**Task input**
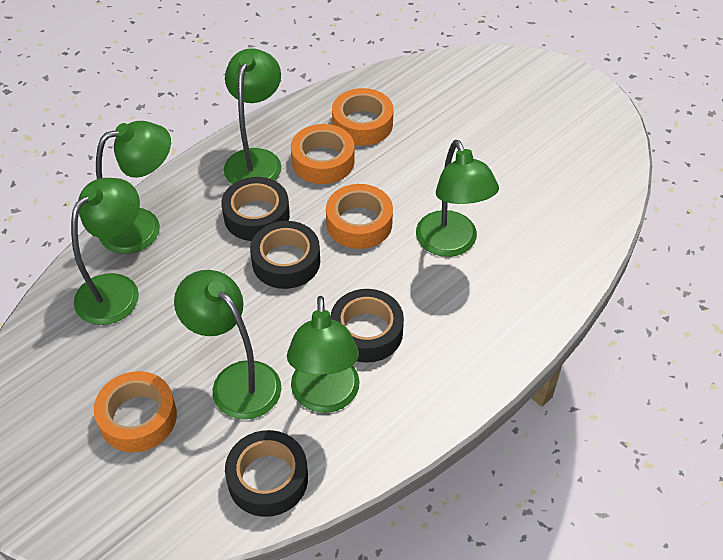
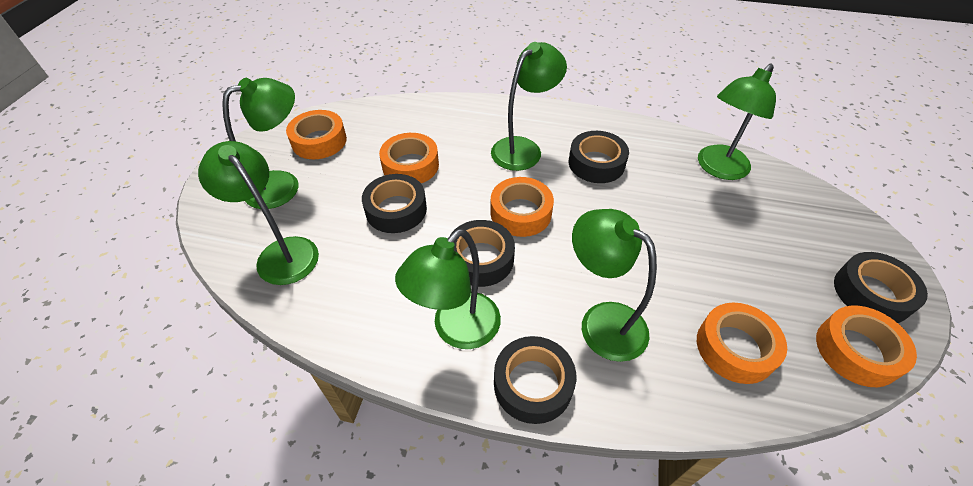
black tape: 4 -> 5
orange tape: 4 -> 5

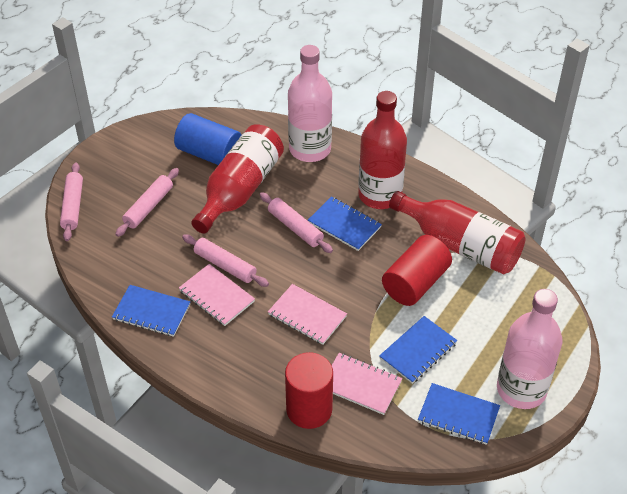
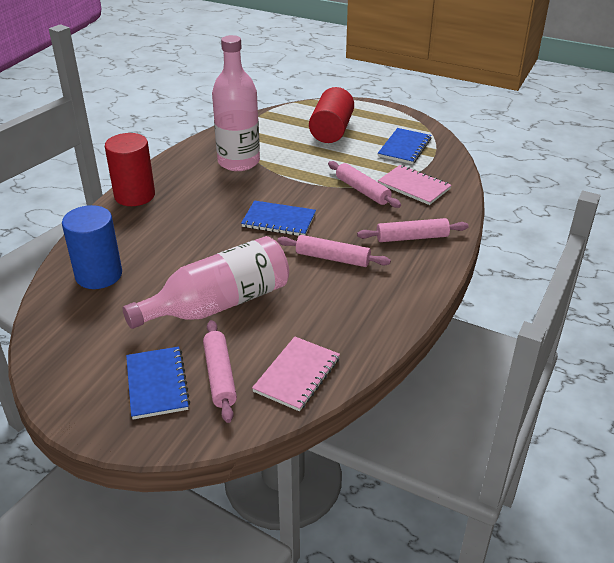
blue notebook: 4 -> 3
pink notebook: 3 -> 2
red bottle: 3 -> 0

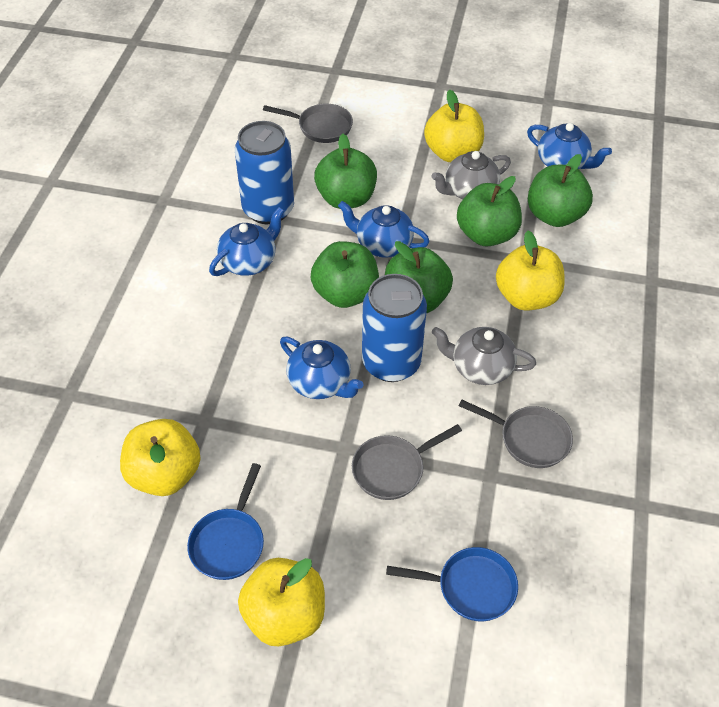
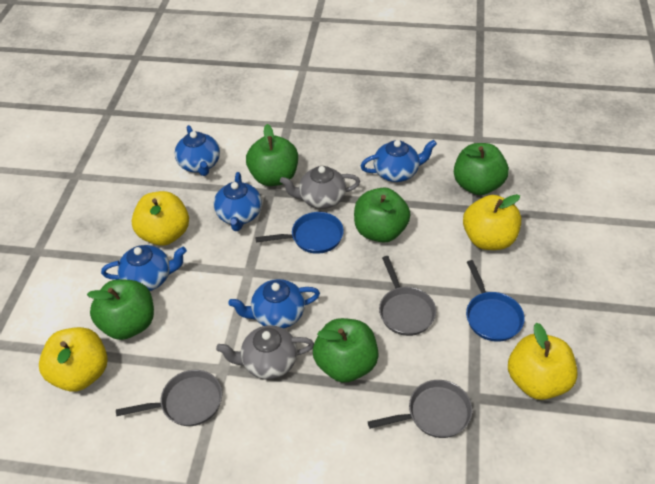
blue can: 2 -> 0
blue teapot: 4 -> 5

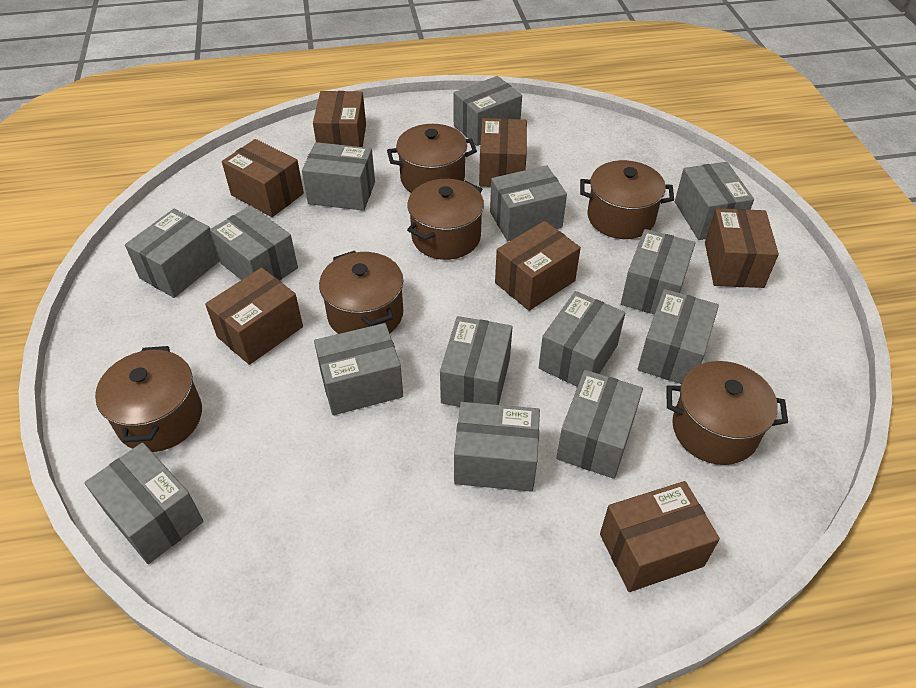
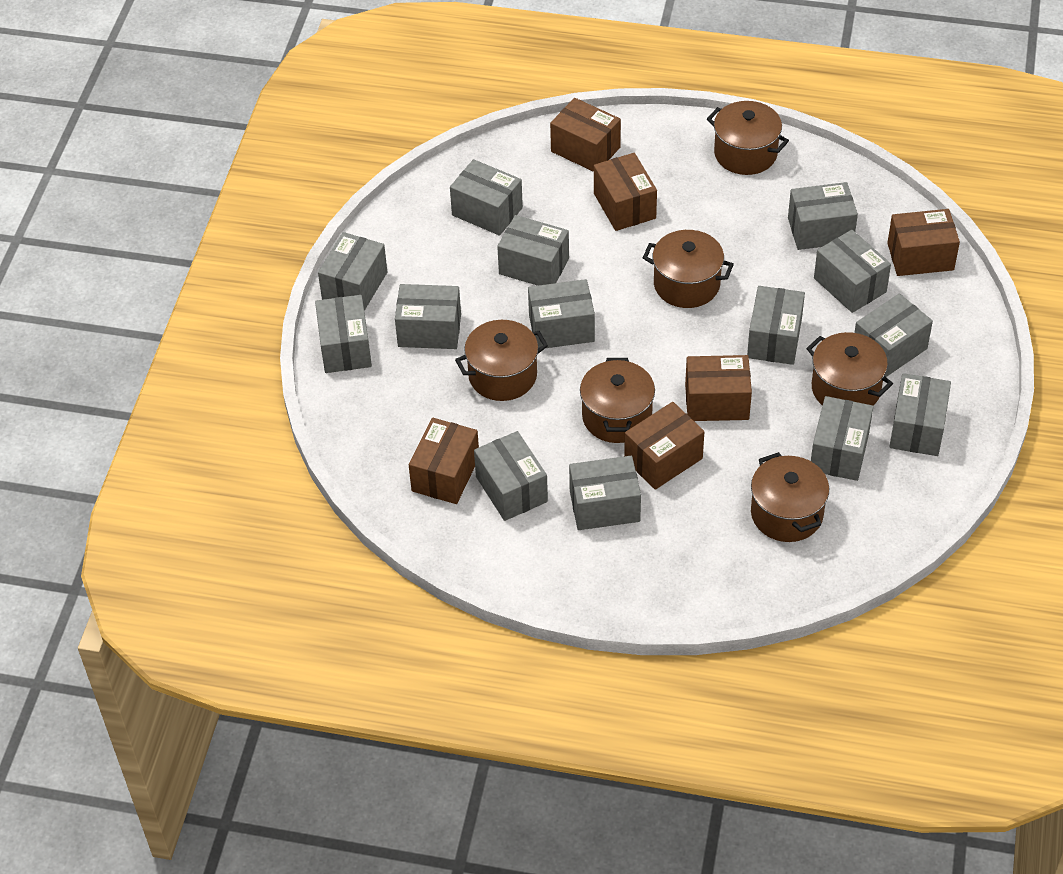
brown box: 7 -> 6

**Work task**
Begin at the line containing "red bottle: 3 -> 0" and stop at the last line of the data. Repeat only those lines, exactly, and leave out the pictures.

**Reply**
red bottle: 3 -> 0

blue can: 2 -> 0
blue teapot: 4 -> 5

brown box: 7 -> 6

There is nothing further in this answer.